### [Given data]
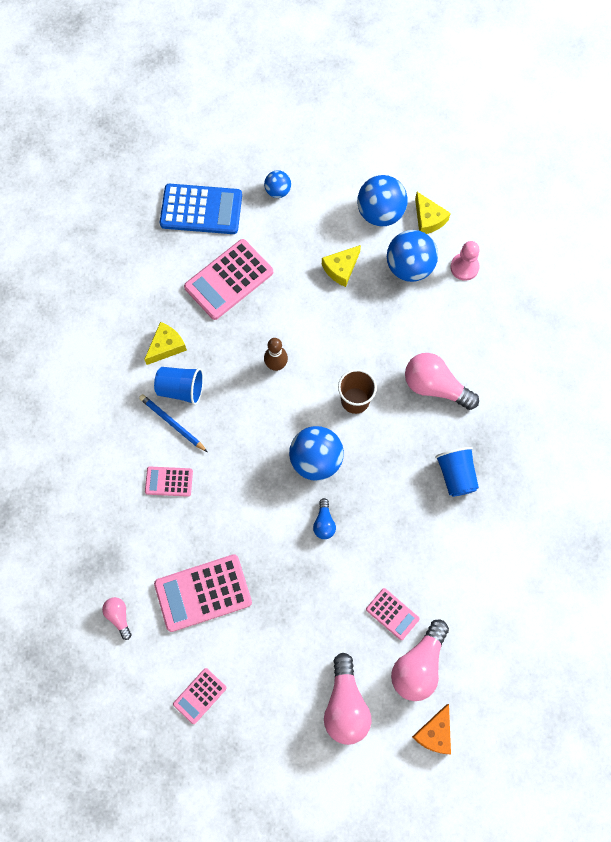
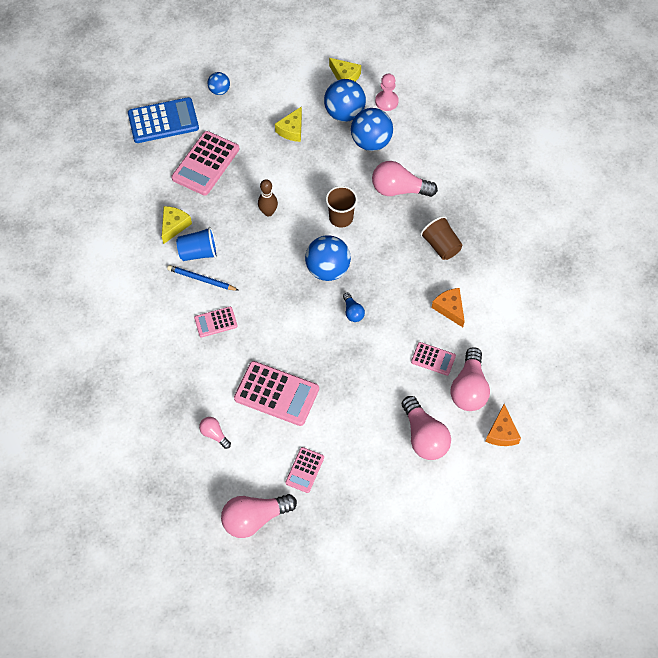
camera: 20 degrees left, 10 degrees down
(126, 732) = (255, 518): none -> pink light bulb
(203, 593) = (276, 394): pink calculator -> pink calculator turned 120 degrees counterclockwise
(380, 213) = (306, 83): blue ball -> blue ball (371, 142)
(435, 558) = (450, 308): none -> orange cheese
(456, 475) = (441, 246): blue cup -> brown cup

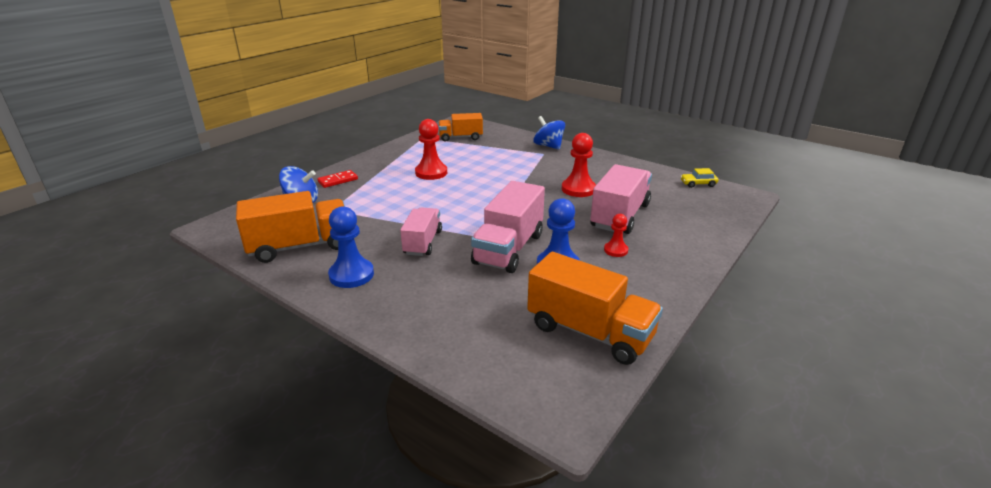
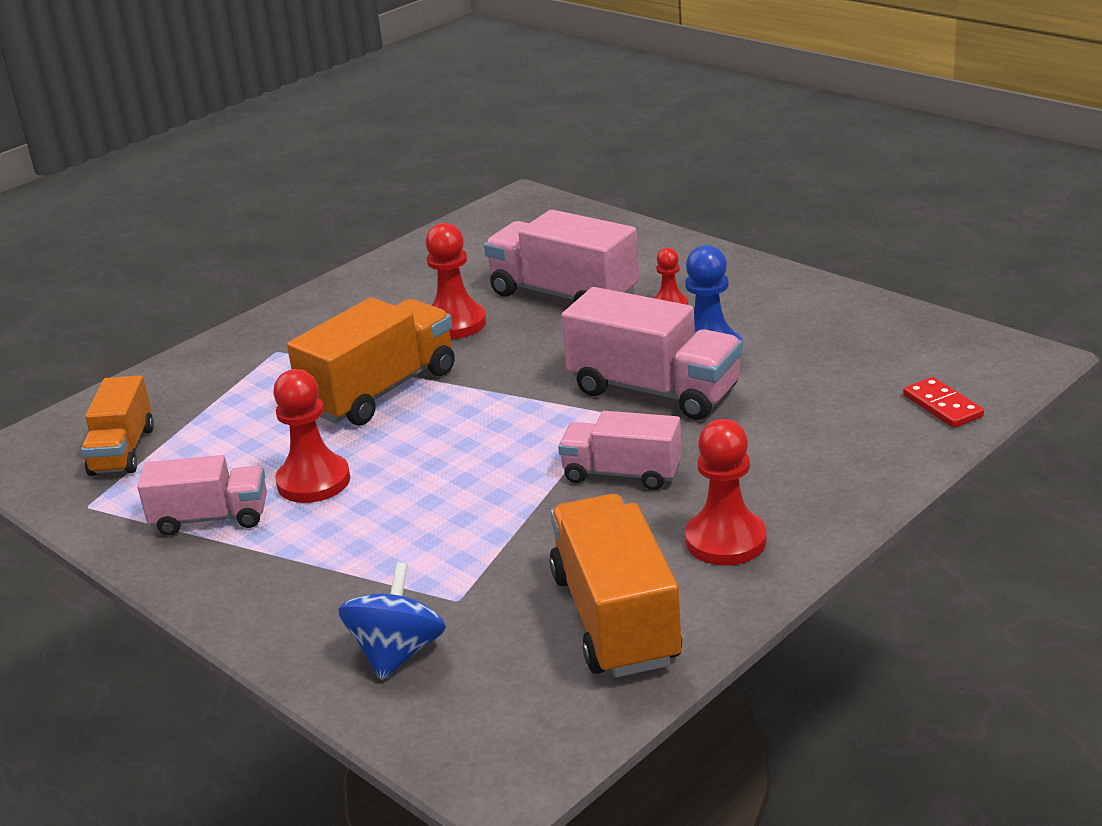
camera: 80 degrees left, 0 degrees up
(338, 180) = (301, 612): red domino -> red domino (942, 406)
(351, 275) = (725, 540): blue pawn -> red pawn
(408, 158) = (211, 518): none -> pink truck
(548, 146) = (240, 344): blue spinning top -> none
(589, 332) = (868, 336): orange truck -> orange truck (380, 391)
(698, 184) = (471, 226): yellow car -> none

### [Work to complete]
If the string "orange" is in a line of the entries, pick that line out.

### [Solution to the problem]
(435, 558) = (450, 308): none -> orange cheese
(589, 332) = (868, 336): orange truck -> orange truck (380, 391)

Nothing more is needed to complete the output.